WORK TO COMPLETE:
Could you transcribe all the entries exactly, omitting the pictures?

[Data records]
=======

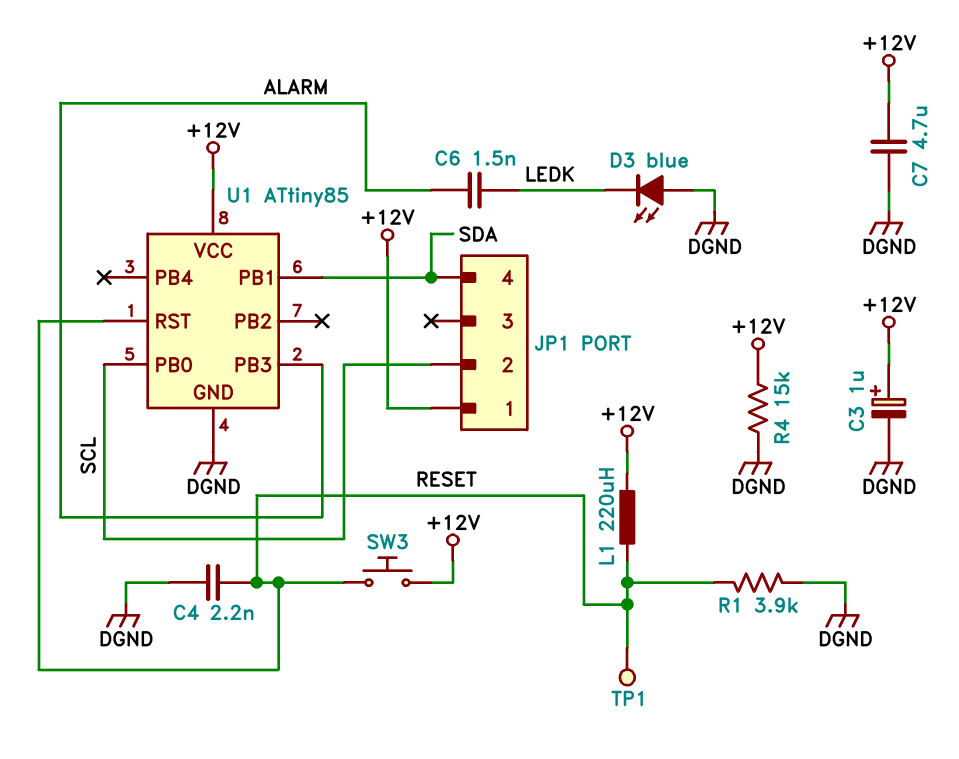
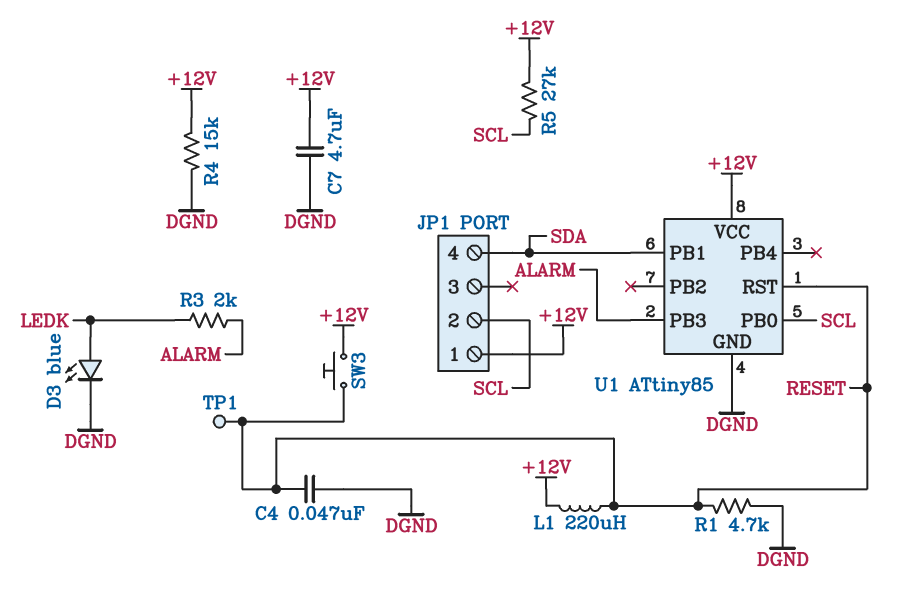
C3: 1uF (plus +12V, minus DGND) -> none
C4: 2.2nF (DGND, RESET) -> 47nF (DGND, RESET)
C6: 1.5nF (ALARM, LEDK) -> none
D3: LED blue (A DGND, K LEDK) -> LED blue (A LEDK, K DGND)
R1: 3.9k (DGND, RESET) -> 4.7k (DGND, RESET)
R3: none -> 2k (ALARM, LEDK)
R5: none -> 27k (+12V, SCL)

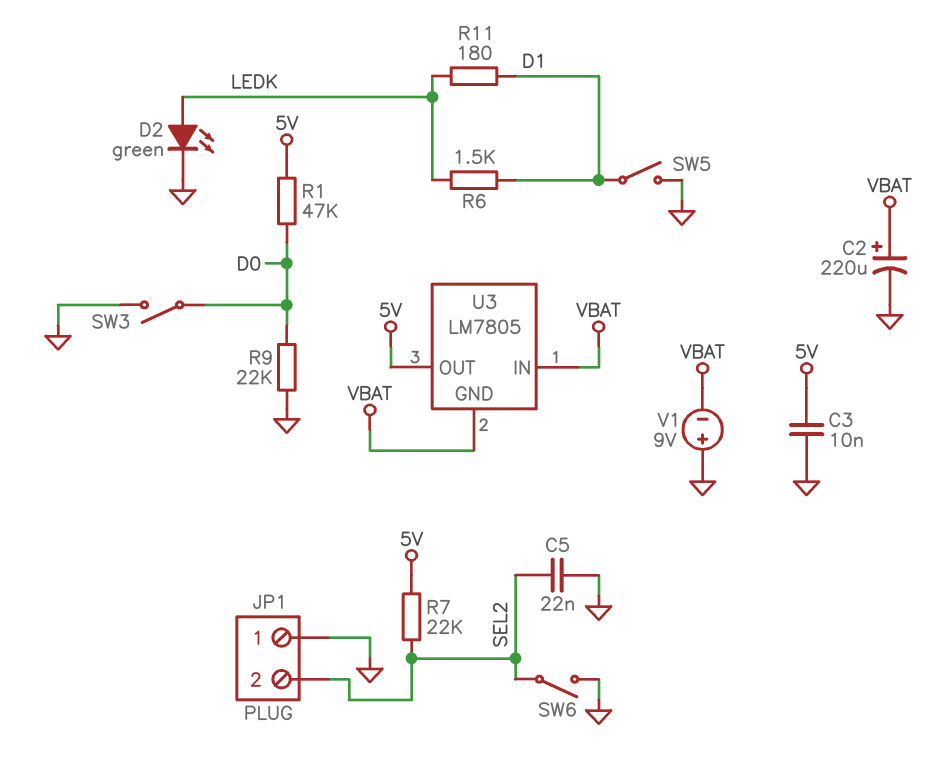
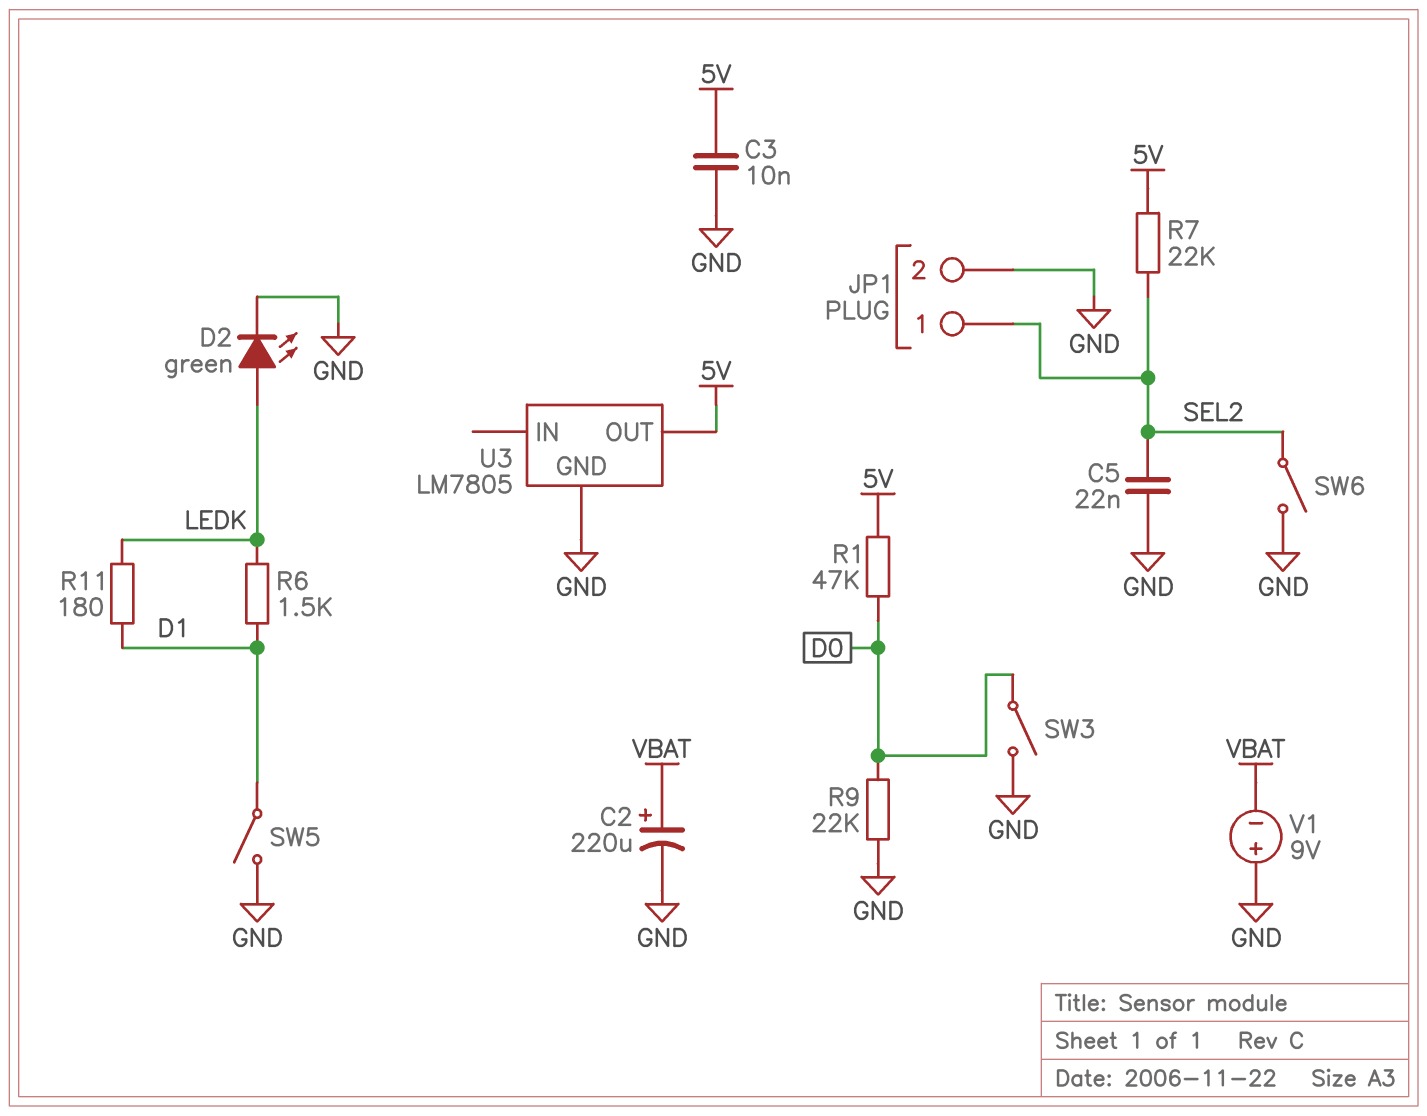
JP1 pin 1: GND -> SEL2
JP1 pin 2: SEL2 -> GND
U3 pin GND: VBAT -> GND
U3 pin IN: VBAT -> none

=======

FINISHED EXERCISE:
C3: 1uF (plus +12V, minus DGND) -> none
C4: 2.2nF (DGND, RESET) -> 47nF (DGND, RESET)
C6: 1.5nF (ALARM, LEDK) -> none
D3: LED blue (A DGND, K LEDK) -> LED blue (A LEDK, K DGND)
R1: 3.9k (DGND, RESET) -> 4.7k (DGND, RESET)
R3: none -> 2k (ALARM, LEDK)
R5: none -> 27k (+12V, SCL)

JP1 pin 1: GND -> SEL2
JP1 pin 2: SEL2 -> GND
U3 pin GND: VBAT -> GND
U3 pin IN: VBAT -> none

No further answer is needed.